===== Provided material

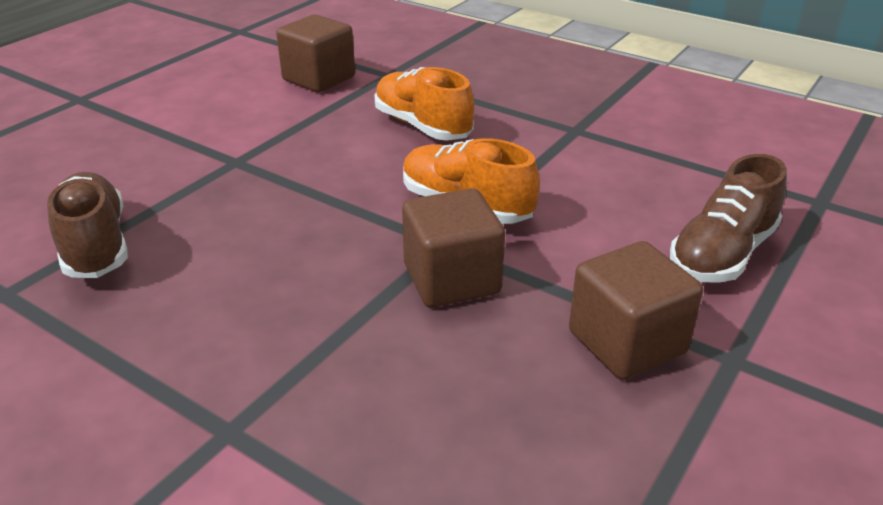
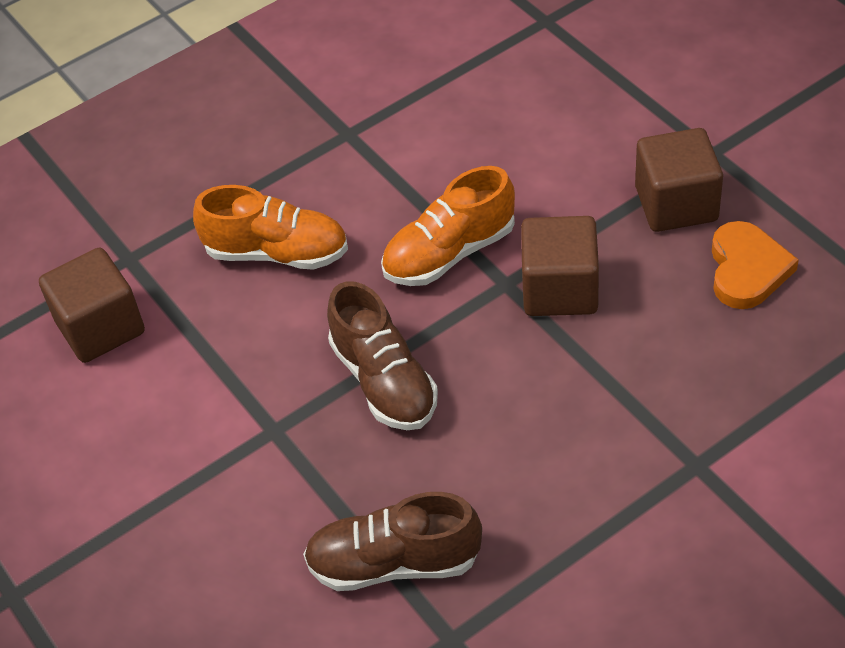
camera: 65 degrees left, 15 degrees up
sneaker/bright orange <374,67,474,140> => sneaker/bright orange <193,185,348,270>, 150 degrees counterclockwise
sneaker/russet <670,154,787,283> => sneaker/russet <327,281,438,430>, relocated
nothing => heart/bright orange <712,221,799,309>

==========

→ What to produce: The full data, repeated exactly and stripped of its pictures, is the expected answer.

→ Answer space:
camera: 65 degrees left, 15 degrees up
sneaker/bright orange <374,67,474,140> => sneaker/bright orange <193,185,348,270>, 150 degrees counterclockwise
sneaker/russet <670,154,787,283> => sneaker/russet <327,281,438,430>, relocated
nothing => heart/bright orange <712,221,799,309>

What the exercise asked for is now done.